**WORK TO COMPLETE:**
Will you write out every one of the records below, word for word?

(Records excerpted from a collection)
━━━━━━━━━━━━━━━━━━━━━━━━━━━━━━

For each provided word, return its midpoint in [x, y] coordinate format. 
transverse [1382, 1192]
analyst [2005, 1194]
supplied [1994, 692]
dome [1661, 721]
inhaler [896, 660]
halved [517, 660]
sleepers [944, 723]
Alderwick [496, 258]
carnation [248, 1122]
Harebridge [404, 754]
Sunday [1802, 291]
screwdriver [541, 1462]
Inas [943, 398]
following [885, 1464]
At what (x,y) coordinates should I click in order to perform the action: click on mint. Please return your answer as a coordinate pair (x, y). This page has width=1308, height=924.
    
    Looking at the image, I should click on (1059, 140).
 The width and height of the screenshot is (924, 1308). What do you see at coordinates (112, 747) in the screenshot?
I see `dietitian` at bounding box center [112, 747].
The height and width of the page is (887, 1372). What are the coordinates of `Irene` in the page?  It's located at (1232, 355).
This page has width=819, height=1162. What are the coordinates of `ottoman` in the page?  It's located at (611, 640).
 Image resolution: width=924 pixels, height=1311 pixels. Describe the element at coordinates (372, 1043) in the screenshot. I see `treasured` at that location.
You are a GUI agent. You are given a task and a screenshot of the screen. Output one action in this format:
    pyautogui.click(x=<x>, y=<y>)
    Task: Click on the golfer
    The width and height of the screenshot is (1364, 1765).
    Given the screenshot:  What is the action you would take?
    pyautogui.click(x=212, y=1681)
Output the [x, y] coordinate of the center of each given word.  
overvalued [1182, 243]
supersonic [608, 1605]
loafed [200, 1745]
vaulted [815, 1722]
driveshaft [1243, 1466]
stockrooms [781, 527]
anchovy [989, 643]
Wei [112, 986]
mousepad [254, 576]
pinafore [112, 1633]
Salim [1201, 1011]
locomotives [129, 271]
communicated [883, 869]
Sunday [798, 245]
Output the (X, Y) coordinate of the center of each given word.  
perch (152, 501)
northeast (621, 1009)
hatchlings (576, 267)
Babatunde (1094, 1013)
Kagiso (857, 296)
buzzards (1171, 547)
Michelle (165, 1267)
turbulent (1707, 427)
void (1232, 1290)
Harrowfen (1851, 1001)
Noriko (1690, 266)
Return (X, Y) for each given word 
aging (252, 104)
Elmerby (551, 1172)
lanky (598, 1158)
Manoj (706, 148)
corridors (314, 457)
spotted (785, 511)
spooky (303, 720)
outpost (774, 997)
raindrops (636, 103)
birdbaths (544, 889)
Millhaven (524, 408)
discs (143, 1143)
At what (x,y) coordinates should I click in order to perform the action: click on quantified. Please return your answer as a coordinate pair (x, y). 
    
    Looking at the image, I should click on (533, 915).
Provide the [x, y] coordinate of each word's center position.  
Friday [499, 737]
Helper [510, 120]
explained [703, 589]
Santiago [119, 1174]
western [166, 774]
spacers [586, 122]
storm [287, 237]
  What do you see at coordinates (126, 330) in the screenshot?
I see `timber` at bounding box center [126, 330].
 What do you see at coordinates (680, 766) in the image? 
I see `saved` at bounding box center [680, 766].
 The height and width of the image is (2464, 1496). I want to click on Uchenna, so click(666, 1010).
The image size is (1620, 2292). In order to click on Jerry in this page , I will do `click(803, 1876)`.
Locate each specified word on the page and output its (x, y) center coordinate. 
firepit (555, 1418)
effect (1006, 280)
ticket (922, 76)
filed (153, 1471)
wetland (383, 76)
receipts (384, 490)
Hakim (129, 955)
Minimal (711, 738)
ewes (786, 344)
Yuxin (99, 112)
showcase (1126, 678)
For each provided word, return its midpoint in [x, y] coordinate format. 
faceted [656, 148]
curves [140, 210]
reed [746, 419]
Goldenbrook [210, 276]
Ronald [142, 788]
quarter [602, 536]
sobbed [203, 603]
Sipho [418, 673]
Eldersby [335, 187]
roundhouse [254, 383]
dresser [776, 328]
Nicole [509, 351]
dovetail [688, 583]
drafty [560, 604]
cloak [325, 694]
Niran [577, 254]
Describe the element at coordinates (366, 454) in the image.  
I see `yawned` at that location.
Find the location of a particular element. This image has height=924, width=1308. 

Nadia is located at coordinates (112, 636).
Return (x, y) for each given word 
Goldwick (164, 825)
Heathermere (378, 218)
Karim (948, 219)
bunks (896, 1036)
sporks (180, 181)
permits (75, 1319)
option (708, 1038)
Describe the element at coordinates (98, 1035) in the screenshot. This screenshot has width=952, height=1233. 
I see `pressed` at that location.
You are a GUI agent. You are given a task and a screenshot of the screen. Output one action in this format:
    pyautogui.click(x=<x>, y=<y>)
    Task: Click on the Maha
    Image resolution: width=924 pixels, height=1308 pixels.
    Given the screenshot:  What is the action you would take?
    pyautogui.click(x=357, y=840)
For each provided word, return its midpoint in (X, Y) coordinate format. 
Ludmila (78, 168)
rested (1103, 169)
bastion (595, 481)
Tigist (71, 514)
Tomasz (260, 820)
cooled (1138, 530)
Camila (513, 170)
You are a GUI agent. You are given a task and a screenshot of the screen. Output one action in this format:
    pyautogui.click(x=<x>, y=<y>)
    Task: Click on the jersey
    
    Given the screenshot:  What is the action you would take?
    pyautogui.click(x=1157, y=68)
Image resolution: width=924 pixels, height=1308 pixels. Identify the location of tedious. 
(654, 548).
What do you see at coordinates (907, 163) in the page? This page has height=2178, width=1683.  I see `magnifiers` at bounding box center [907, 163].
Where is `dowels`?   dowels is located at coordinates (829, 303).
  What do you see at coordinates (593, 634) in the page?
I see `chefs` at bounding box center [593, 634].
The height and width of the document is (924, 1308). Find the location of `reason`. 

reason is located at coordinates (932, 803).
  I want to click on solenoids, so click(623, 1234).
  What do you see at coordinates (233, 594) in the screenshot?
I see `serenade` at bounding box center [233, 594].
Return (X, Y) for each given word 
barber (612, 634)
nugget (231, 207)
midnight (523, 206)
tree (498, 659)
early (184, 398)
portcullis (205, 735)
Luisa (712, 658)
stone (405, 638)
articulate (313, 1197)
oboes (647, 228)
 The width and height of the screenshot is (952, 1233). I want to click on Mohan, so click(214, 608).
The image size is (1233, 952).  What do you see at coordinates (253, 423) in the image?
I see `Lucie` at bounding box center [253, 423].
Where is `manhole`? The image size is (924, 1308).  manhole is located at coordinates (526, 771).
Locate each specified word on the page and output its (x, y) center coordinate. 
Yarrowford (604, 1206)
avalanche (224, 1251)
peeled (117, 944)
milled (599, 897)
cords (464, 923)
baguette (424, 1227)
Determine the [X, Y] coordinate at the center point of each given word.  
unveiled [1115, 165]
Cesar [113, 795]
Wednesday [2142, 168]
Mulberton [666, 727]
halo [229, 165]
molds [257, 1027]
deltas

━━━━━━━━━━━━━━━━━━━━━━━━━━━━━━

**TASK RESULT:**
For each provided word, return its midpoint in [x, y] coordinate format. 
transverse [1382, 1192]
analyst [2005, 1194]
supplied [1994, 692]
dome [1661, 721]
inhaler [896, 660]
halved [517, 660]
sleepers [944, 723]
Alderwick [496, 258]
carnation [248, 1122]
Harebridge [404, 754]
Sunday [1802, 291]
screwdriver [541, 1462]
Inas [943, 398]
following [885, 1464]
At what (x,y) coordinates should I click in order to perform the action: click on mint. Please return your answer as a coordinate pair (x, y). This page has width=1308, height=924.
    
    Looking at the image, I should click on (1059, 140).
 The width and height of the screenshot is (924, 1308). What do you see at coordinates (112, 747) in the screenshot?
I see `dietitian` at bounding box center [112, 747].
The height and width of the page is (887, 1372). What are the coordinates of `Irene` in the page?  It's located at (1232, 355).
This page has width=819, height=1162. What are the coordinates of `ottoman` in the page?  It's located at (611, 640).
 Image resolution: width=924 pixels, height=1311 pixels. Describe the element at coordinates (372, 1043) in the screenshot. I see `treasured` at that location.
You are a GUI agent. You are given a task and a screenshot of the screen. Output one action in this format:
    pyautogui.click(x=<x>, y=<y>)
    Task: Click on the golfer
    The width and height of the screenshot is (1364, 1765).
    Given the screenshot:  What is the action you would take?
    pyautogui.click(x=212, y=1681)
Output the [x, y] coordinate of the center of each given word.  
overvalued [1182, 243]
supersonic [608, 1605]
loafed [200, 1745]
vaulted [815, 1722]
driveshaft [1243, 1466]
stockrooms [781, 527]
anchovy [989, 643]
Wei [112, 986]
mousepad [254, 576]
pinafore [112, 1633]
Salim [1201, 1011]
locomotives [129, 271]
communicated [883, 869]
Sunday [798, 245]
Output the (X, Y) coordinate of the center of each given word.  
perch (152, 501)
northeast (621, 1009)
hatchlings (576, 267)
Babatunde (1094, 1013)
Kagiso (857, 296)
buzzards (1171, 547)
Michelle (165, 1267)
turbulent (1707, 427)
void (1232, 1290)
Harrowfen (1851, 1001)
Noriko (1690, 266)
Return (X, Y) for each given word 
aging (252, 104)
Elmerby (551, 1172)
lanky (598, 1158)
Manoj (706, 148)
corridors (314, 457)
spotted (785, 511)
spooky (303, 720)
outpost (774, 997)
raindrops (636, 103)
birdbaths (544, 889)
Millhaven (524, 408)
discs (143, 1143)
At what (x,y) coordinates should I click in order to perform the action: click on quantified. Please return your answer as a coordinate pair (x, y). 
    
    Looking at the image, I should click on (533, 915).
Provide the [x, y] coordinate of each word's center position.  
Friday [499, 737]
Helper [510, 120]
explained [703, 589]
Santiago [119, 1174]
western [166, 774]
spacers [586, 122]
storm [287, 237]
  What do you see at coordinates (126, 330) in the screenshot?
I see `timber` at bounding box center [126, 330].
 What do you see at coordinates (680, 766) in the image? 
I see `saved` at bounding box center [680, 766].
 The height and width of the image is (2464, 1496). I want to click on Uchenna, so click(666, 1010).
The image size is (1620, 2292). In order to click on Jerry in this page , I will do `click(803, 1876)`.
Locate each specified word on the page and output its (x, y) center coordinate. 
firepit (555, 1418)
effect (1006, 280)
ticket (922, 76)
filed (153, 1471)
wetland (383, 76)
receipts (384, 490)
Hakim (129, 955)
Minimal (711, 738)
ewes (786, 344)
Yuxin (99, 112)
showcase (1126, 678)
For each provided word, return its midpoint in [x, y] coordinate format. 
faceted [656, 148]
curves [140, 210]
reed [746, 419]
Goldenbrook [210, 276]
Ronald [142, 788]
quarter [602, 536]
sobbed [203, 603]
Sipho [418, 673]
Eldersby [335, 187]
roundhouse [254, 383]
dresser [776, 328]
Nicole [509, 351]
dovetail [688, 583]
drafty [560, 604]
cloak [325, 694]
Niran [577, 254]
Describe the element at coordinates (366, 454) in the image.  
I see `yawned` at that location.
Find the location of a particular element. This image has height=924, width=1308. 

Nadia is located at coordinates (112, 636).
Return (x, y) for each given word 
Goldwick (164, 825)
Heathermere (378, 218)
Karim (948, 219)
bunks (896, 1036)
sporks (180, 181)
permits (75, 1319)
option (708, 1038)
Describe the element at coordinates (98, 1035) in the screenshot. This screenshot has width=952, height=1233. 
I see `pressed` at that location.
You are a GUI agent. You are given a task and a screenshot of the screen. Output one action in this format:
    pyautogui.click(x=<x>, y=<y>)
    Task: Click on the Maha
    Image resolution: width=924 pixels, height=1308 pixels.
    Given the screenshot:  What is the action you would take?
    pyautogui.click(x=357, y=840)
For each provided word, return its midpoint in (X, Y) coordinate format. 
Ludmila (78, 168)
rested (1103, 169)
bastion (595, 481)
Tigist (71, 514)
Tomasz (260, 820)
cooled (1138, 530)
Camila (513, 170)
You are a GUI agent. You are given a task and a screenshot of the screen. Output one action in this format:
    pyautogui.click(x=<x>, y=<y>)
    Task: Click on the jersey
    
    Given the screenshot:  What is the action you would take?
    pyautogui.click(x=1157, y=68)
Image resolution: width=924 pixels, height=1308 pixels. Identify the location of tedious. 
(654, 548).
What do you see at coordinates (907, 163) in the page? This page has height=2178, width=1683.  I see `magnifiers` at bounding box center [907, 163].
Where is `dowels`?   dowels is located at coordinates (829, 303).
  What do you see at coordinates (593, 634) in the page?
I see `chefs` at bounding box center [593, 634].
The height and width of the document is (924, 1308). Find the location of `reason`. 

reason is located at coordinates (932, 803).
  I want to click on solenoids, so click(623, 1234).
  What do you see at coordinates (233, 594) in the screenshot?
I see `serenade` at bounding box center [233, 594].
Return (X, Y) for each given word 
barber (612, 634)
nugget (231, 207)
midnight (523, 206)
tree (498, 659)
early (184, 398)
portcullis (205, 735)
Luisa (712, 658)
stone (405, 638)
articulate (313, 1197)
oboes (647, 228)
 The width and height of the screenshot is (952, 1233). I want to click on Mohan, so click(214, 608).
The image size is (1233, 952).  What do you see at coordinates (253, 423) in the image?
I see `Lucie` at bounding box center [253, 423].
Where is `manhole`? The image size is (924, 1308).  manhole is located at coordinates (526, 771).
Locate each specified word on the page and output its (x, y) center coordinate. 
Yarrowford (604, 1206)
avalanche (224, 1251)
peeled (117, 944)
milled (599, 897)
cords (464, 923)
baguette (424, 1227)
Determine the [X, Y] coordinate at the center point of each given word.  
unveiled [1115, 165]
Cesar [113, 795]
Wednesday [2142, 168]
Mulberton [666, 727]
halo [229, 165]
molds [257, 1027]
deltas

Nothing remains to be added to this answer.